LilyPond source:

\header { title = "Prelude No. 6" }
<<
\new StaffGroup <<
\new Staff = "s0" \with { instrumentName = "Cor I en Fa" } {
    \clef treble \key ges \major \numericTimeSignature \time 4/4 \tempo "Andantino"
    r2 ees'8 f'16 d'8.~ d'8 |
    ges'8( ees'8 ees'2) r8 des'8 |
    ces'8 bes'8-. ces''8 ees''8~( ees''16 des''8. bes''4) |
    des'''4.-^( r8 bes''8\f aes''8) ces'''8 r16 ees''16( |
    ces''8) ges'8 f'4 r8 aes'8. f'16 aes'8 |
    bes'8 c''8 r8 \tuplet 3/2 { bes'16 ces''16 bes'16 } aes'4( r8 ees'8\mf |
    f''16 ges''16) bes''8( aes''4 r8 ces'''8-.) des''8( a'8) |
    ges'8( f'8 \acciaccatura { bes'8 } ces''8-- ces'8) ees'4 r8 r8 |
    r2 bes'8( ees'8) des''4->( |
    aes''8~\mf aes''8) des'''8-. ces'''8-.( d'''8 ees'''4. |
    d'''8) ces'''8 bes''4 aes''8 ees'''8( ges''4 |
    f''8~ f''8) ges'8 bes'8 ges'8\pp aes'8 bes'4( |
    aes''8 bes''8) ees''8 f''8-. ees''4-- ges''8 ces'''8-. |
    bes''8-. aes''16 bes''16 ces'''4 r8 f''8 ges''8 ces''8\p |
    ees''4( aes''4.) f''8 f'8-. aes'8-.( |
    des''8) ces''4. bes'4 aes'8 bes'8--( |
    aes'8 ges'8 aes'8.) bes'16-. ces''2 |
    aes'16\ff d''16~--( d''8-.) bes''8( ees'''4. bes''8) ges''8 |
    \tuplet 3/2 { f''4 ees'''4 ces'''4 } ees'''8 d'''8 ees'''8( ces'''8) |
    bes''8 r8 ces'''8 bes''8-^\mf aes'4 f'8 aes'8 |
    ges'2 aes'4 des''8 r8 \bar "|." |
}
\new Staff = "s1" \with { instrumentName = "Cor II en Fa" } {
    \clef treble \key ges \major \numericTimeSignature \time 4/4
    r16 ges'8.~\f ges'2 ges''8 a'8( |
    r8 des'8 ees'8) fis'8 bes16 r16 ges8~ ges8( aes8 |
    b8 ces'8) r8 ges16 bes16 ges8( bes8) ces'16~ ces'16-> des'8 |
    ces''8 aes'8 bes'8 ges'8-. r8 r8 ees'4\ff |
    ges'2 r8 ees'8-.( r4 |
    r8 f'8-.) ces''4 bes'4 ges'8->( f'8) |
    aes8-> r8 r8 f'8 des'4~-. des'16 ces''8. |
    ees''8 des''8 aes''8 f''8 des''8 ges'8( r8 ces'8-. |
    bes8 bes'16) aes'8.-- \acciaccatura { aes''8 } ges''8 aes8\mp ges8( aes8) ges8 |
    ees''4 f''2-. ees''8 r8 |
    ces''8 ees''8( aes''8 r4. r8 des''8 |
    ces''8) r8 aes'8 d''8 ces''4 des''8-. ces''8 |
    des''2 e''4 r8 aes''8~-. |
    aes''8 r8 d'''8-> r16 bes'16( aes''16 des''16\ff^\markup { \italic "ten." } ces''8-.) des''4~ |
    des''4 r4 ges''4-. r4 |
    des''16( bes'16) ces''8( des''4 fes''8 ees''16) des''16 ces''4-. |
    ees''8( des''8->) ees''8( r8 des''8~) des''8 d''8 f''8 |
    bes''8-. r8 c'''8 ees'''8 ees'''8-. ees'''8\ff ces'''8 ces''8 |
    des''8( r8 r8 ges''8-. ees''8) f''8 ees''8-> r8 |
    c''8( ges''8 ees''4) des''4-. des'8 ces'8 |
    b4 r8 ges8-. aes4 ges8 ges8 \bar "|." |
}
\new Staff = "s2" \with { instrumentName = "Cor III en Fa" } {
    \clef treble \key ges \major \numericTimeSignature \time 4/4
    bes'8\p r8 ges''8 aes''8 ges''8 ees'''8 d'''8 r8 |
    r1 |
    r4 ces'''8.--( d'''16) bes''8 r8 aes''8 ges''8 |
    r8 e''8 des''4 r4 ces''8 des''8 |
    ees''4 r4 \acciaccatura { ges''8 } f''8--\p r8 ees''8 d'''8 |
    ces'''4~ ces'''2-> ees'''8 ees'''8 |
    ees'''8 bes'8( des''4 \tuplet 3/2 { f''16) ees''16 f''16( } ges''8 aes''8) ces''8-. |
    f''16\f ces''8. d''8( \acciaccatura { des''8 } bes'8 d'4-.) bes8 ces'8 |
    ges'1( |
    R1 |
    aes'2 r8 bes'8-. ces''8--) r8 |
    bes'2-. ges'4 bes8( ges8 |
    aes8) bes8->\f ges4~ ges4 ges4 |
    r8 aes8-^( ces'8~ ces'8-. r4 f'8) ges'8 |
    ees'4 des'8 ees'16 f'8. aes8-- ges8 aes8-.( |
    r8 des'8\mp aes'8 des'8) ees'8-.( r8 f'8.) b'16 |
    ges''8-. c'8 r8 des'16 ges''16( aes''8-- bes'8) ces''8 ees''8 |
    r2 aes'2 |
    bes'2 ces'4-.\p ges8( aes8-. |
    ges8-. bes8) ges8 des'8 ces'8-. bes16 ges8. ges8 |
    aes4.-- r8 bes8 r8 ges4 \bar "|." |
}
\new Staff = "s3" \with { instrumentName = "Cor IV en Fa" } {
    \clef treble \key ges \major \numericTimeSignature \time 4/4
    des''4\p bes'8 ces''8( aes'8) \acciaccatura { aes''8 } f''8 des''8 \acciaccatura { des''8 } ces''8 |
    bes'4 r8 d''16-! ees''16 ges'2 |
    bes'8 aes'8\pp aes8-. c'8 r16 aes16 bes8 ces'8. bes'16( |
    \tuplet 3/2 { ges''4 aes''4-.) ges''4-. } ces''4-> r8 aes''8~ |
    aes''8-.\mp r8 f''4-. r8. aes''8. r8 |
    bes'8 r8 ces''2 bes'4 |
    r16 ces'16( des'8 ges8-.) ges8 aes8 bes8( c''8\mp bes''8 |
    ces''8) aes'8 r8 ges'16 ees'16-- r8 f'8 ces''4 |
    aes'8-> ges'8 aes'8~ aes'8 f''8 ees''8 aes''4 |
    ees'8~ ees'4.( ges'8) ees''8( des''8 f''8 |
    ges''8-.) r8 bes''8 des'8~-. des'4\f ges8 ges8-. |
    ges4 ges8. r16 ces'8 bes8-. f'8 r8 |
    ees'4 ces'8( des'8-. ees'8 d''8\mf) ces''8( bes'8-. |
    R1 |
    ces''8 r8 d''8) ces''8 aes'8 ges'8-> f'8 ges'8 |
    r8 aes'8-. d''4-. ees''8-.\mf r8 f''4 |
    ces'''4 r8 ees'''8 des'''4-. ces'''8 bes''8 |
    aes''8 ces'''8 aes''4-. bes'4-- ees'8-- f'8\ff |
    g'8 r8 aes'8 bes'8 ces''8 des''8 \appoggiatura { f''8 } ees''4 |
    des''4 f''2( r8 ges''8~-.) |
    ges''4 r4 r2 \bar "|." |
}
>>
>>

[TO BE DONE]
Gather every line in the items above that contains the string "acciaccatura", matching case exactly.

[REPLY]
    ges'8( f'8 \acciaccatura { bes'8 } ces''8-- ces'8) ees'4 r8 r8 |
    bes8 bes'16) aes'8.-- \acciaccatura { aes''8 } ges''8 aes8\mp ges8( aes8) ges8 |
    ees''4 r4 \acciaccatura { ges''8 } f''8--\p r8 ees''8 d'''8 |
    f''16\f ces''8. d''8( \acciaccatura { des''8 } bes'8 d'4-.) bes8 ces'8 |
    des''4\p bes'8 ces''8( aes'8) \acciaccatura { aes''8 } f''8 des''8 \acciaccatura { des''8 } ces''8 |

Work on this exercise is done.